TASK DETAILS — Repeat the data exactly, please; no pictures belong in the copy.

SUPPLIED INFORMATION —
--- START ---

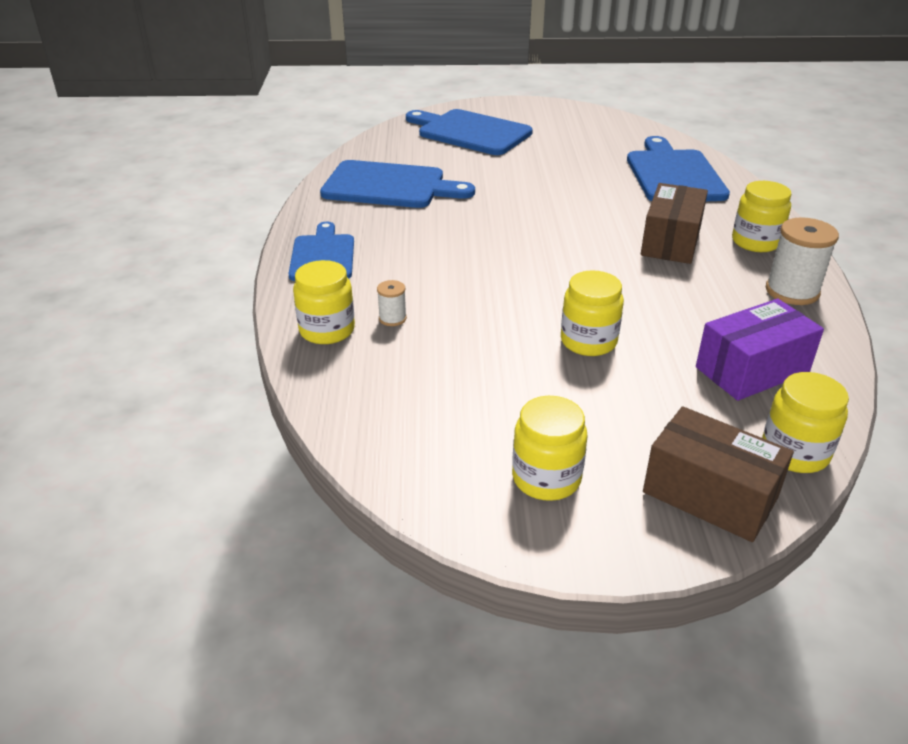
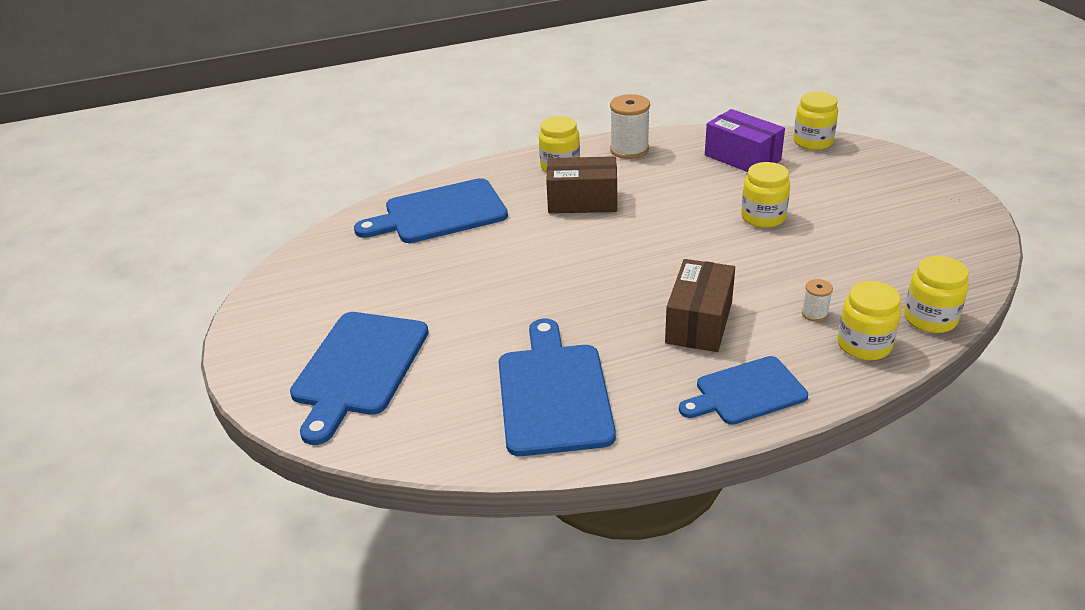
camera: 105 degrees left, 0 degrees up
(546, 478) = (920, 210): yellow jar -> yellow jar (930, 319)
(709, 495) = (875, 162): brown box -> brown box (699, 322)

--- END ---

THE COMPLETED TASK —
camera: 105 degrees left, 0 degrees up
(546, 478) = (920, 210): yellow jar -> yellow jar (930, 319)
(709, 495) = (875, 162): brown box -> brown box (699, 322)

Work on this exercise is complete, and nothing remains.